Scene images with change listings
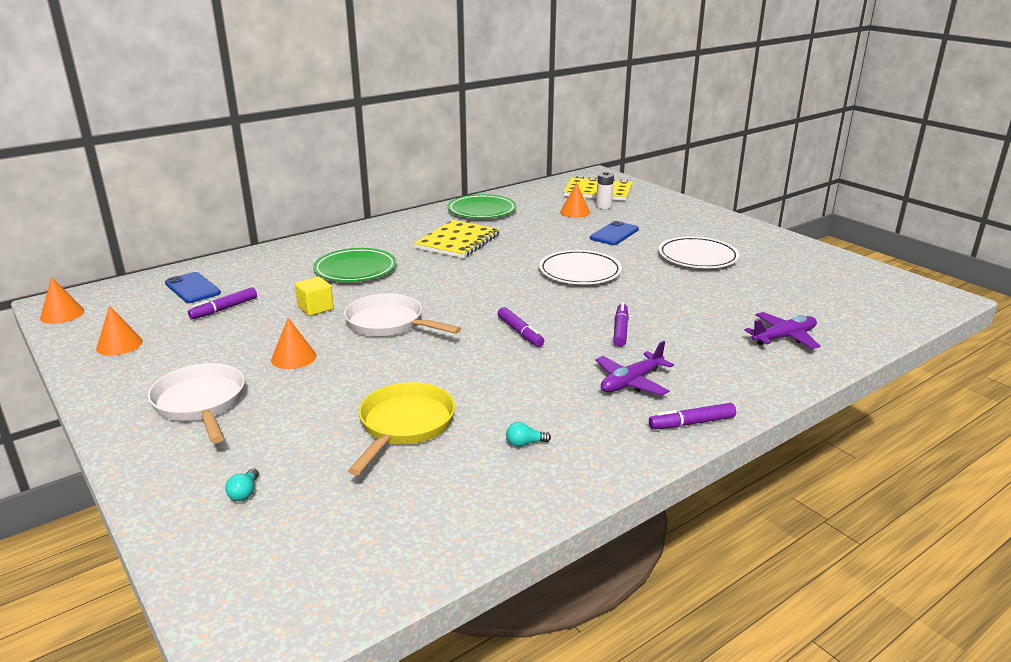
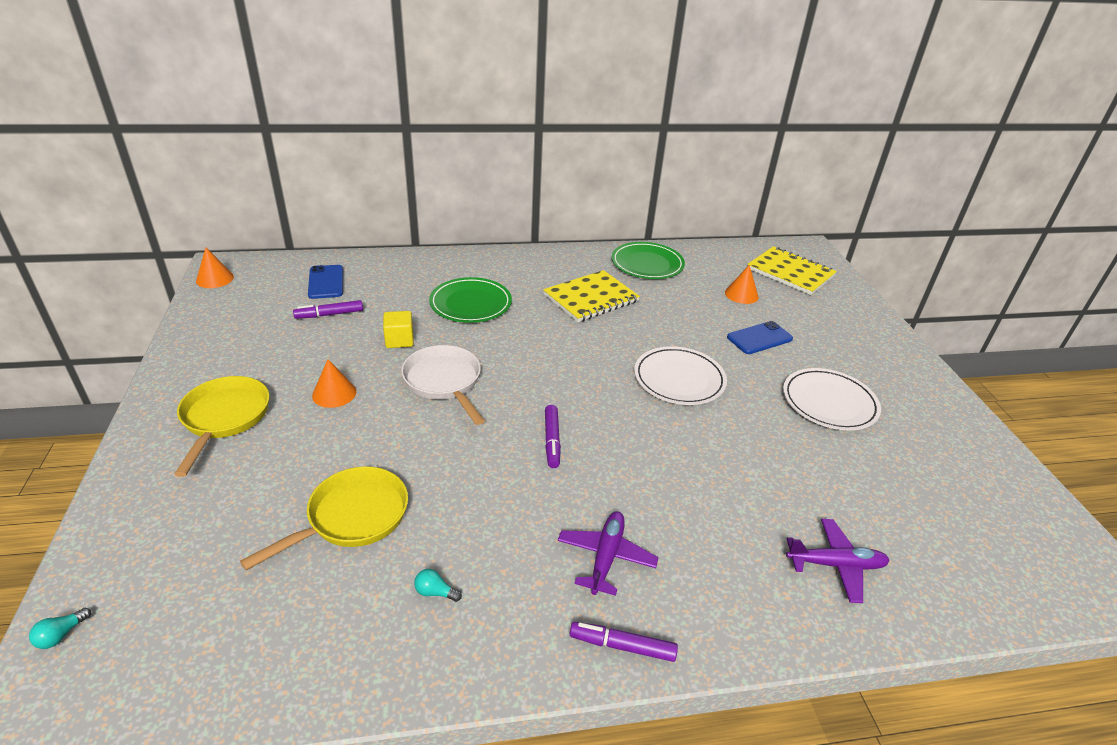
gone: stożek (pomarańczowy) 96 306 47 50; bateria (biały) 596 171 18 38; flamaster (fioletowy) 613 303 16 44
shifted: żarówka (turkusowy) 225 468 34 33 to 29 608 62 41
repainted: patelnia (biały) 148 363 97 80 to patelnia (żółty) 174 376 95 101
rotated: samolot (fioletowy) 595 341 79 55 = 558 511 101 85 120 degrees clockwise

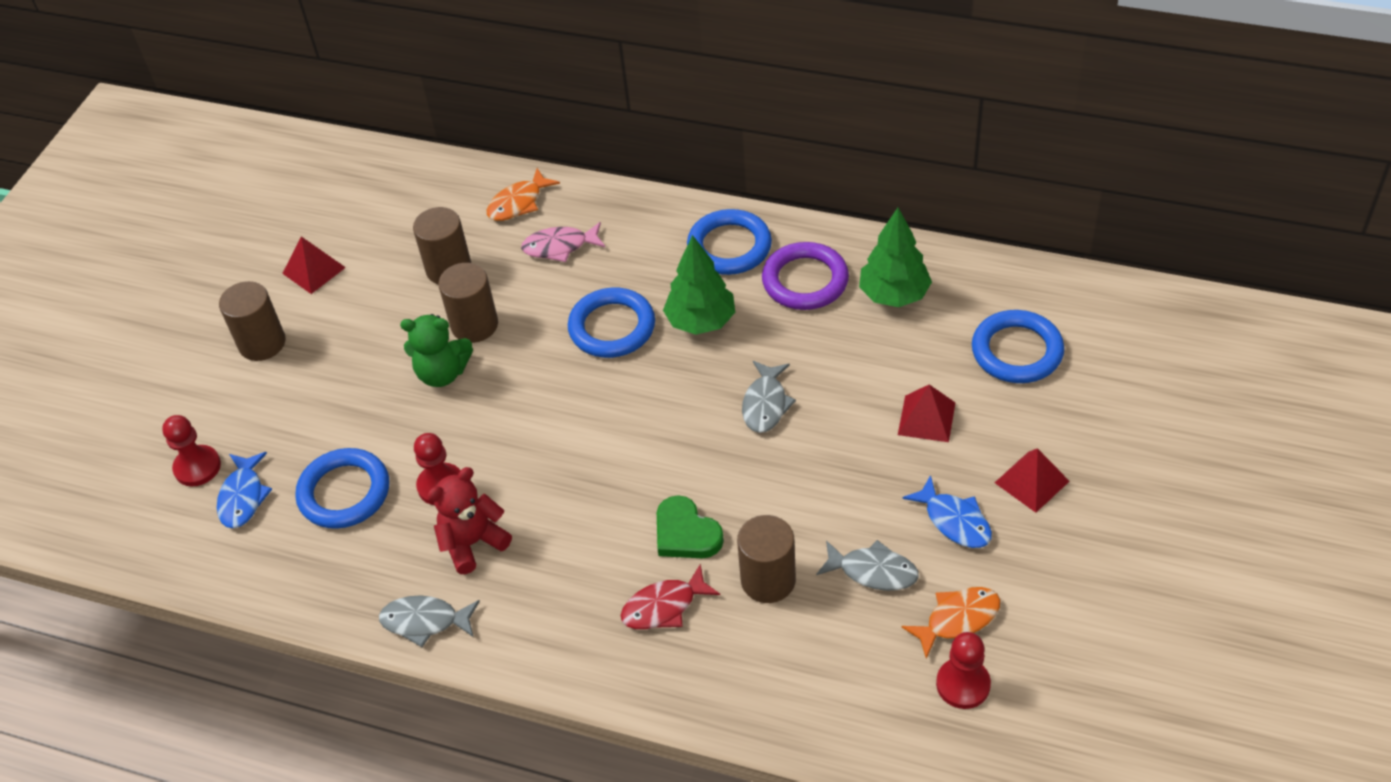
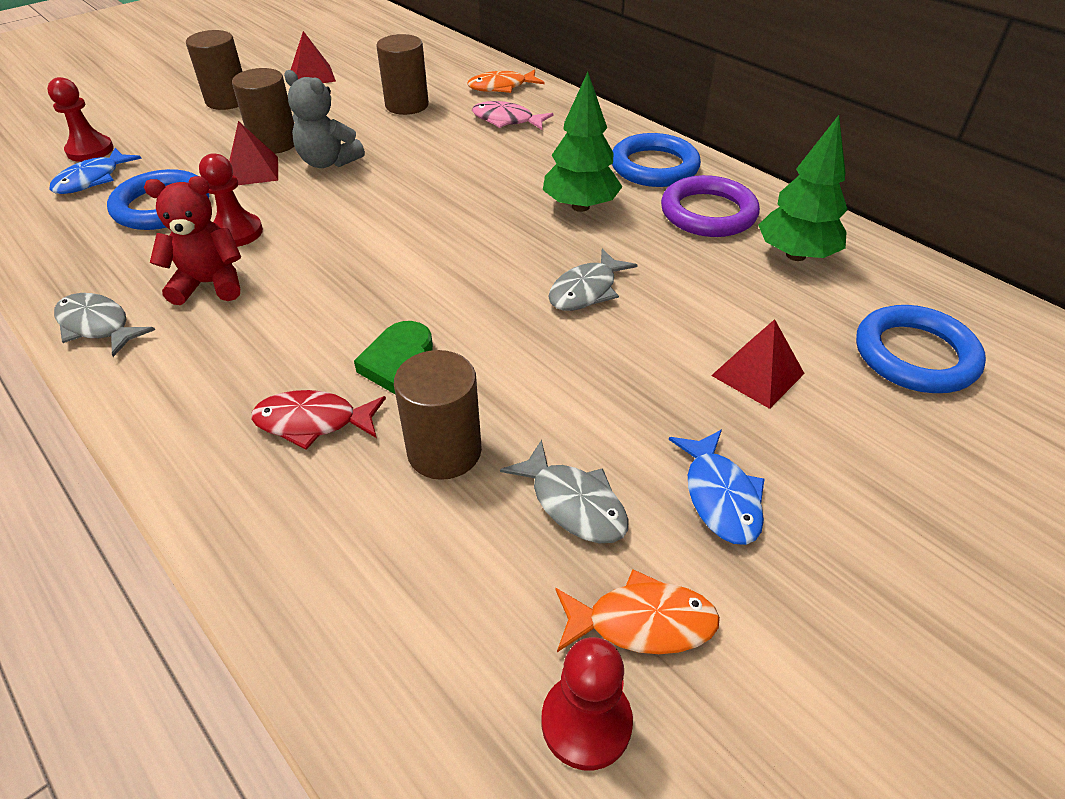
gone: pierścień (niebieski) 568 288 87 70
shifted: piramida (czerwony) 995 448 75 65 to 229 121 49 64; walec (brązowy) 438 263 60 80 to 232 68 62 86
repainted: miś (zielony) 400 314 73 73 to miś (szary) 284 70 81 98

** TASK ITEM **
Would you please print the entries once more, word for word, minus the pictures?

** ANSWER TO THIS TASK **
gone: stożek (pomarańczowy) 96 306 47 50; bateria (biały) 596 171 18 38; flamaster (fioletowy) 613 303 16 44
shifted: żarówka (turkusowy) 225 468 34 33 to 29 608 62 41
repainted: patelnia (biały) 148 363 97 80 to patelnia (żółty) 174 376 95 101
rotated: samolot (fioletowy) 595 341 79 55 = 558 511 101 85 120 degrees clockwise

gone: pierścień (niebieski) 568 288 87 70
shifted: piramida (czerwony) 995 448 75 65 to 229 121 49 64; walec (brązowy) 438 263 60 80 to 232 68 62 86
repainted: miś (zielony) 400 314 73 73 to miś (szary) 284 70 81 98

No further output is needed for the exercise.